**RECORDS FOR THIS TASK**.
***
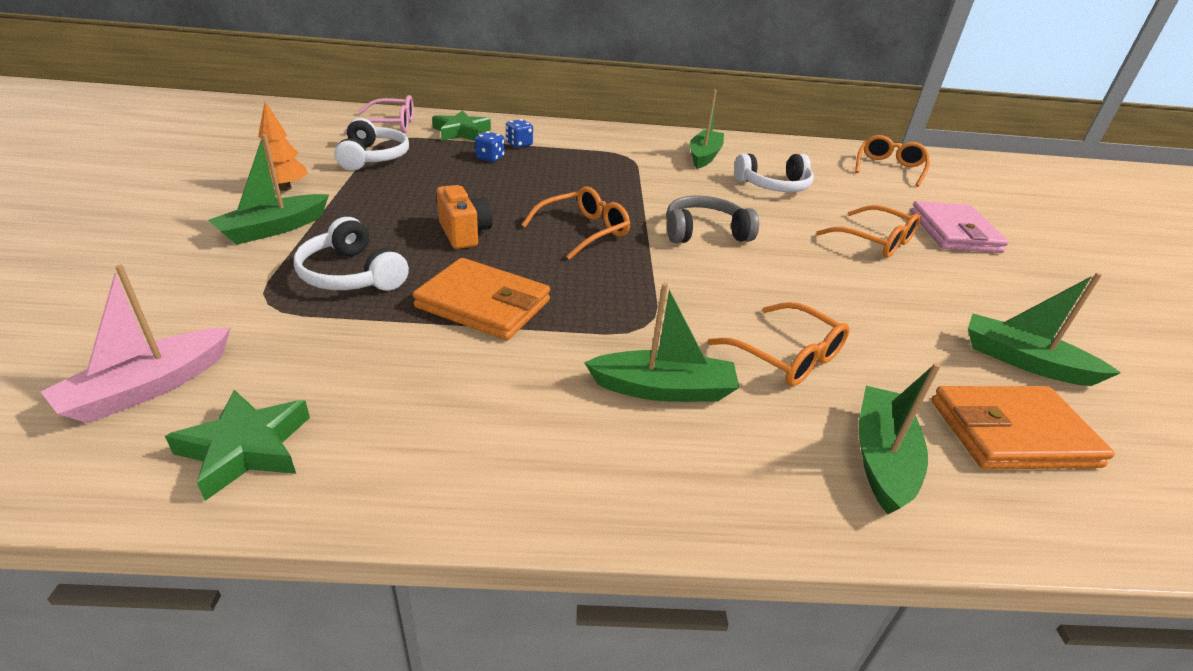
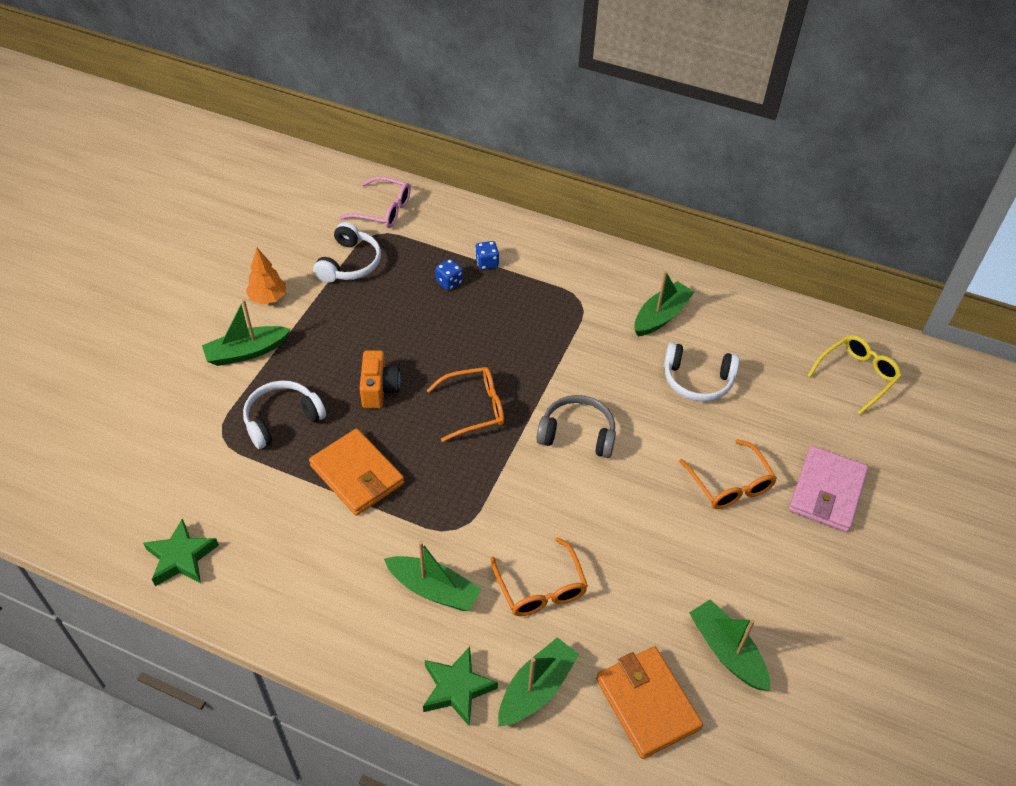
camera: 25 degrees right, 15 degrees up
(149, 387) = (143, 495): pink boat -> none
(351, 274) = (282, 419): white headphones -> white headphones turned 75 degrees clockwise
(461, 132) = (443, 232): green star -> green star (457, 688)
(889, 168) = (857, 376): orange glasses -> yellow glasses
(1012, 433) = (647, 704): orange wallet -> orange wallet turned 45 degrees clockwise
***
**WHAT YOU ARE ASKED TO DO**.
Excluding the pictures, reproduce every entry exactly as given.

**RESPONSE BOX**.
camera: 25 degrees right, 15 degrees up
(149, 387) = (143, 495): pink boat -> none
(351, 274) = (282, 419): white headphones -> white headphones turned 75 degrees clockwise
(461, 132) = (443, 232): green star -> green star (457, 688)
(889, 168) = (857, 376): orange glasses -> yellow glasses
(1012, 433) = (647, 704): orange wallet -> orange wallet turned 45 degrees clockwise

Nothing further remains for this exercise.